THE TASK: Give every line of the entries below as a numbered list, skipping blank lines and leaving out the pictures.

☆ ☆ ☆

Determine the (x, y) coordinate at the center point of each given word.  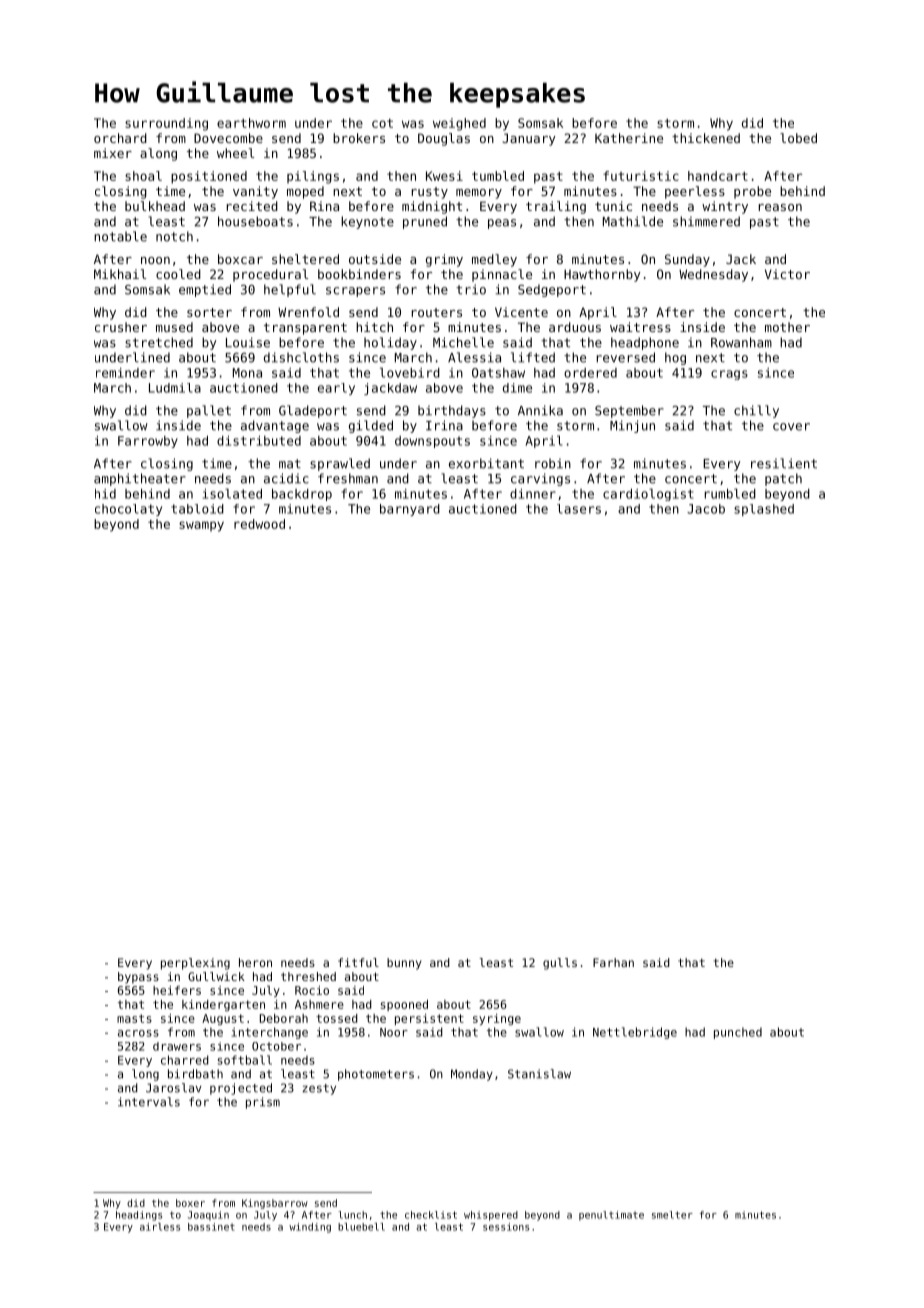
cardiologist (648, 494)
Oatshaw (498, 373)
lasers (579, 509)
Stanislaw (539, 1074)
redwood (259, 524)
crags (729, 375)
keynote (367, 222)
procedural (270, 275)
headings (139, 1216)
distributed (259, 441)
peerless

☆ ☆ ☆

RESULT OF THIS TASK:
1. Determine the (x, y) coordinate at the center point of each given word.  
2. cardiologist (648, 494)
3. Oatshaw (498, 373)
4. lasers (579, 509)
5. Stanislaw (539, 1074)
6. redwood (259, 524)
7. crags (729, 375)
8. keynote (367, 222)
9. procedural (270, 275)
10. headings (139, 1216)
11. distributed (259, 441)
12. peerless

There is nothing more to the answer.